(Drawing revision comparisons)

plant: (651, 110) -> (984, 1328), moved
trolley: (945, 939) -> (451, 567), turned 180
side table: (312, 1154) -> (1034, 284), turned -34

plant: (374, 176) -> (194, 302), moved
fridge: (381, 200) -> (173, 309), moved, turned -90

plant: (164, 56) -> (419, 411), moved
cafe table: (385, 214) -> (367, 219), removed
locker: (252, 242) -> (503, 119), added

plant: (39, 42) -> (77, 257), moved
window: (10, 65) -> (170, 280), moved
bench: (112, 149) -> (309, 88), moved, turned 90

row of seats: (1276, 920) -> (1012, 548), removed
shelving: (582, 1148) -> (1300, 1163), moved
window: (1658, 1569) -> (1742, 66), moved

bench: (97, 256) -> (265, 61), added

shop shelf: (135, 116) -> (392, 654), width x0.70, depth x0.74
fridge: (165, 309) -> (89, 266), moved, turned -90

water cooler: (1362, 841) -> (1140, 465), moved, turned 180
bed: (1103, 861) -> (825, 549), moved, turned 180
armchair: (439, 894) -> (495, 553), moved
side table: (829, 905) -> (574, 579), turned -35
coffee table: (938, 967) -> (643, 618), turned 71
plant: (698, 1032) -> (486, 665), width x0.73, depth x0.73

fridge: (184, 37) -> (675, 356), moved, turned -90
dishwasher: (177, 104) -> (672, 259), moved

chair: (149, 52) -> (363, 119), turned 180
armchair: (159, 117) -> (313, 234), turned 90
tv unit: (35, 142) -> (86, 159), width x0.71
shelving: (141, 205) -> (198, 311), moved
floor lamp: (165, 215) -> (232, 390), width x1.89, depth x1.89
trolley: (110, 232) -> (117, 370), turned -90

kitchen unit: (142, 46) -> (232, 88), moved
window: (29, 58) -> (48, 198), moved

- _ABOUT THIS EXERCISE_: In the records above, locate each line with the word "bench". Copy all such lines.

- _OUTPUT OF THE EXERCISE_:
bench: (112, 149) -> (309, 88), moved, turned 90
bench: (97, 256) -> (265, 61), added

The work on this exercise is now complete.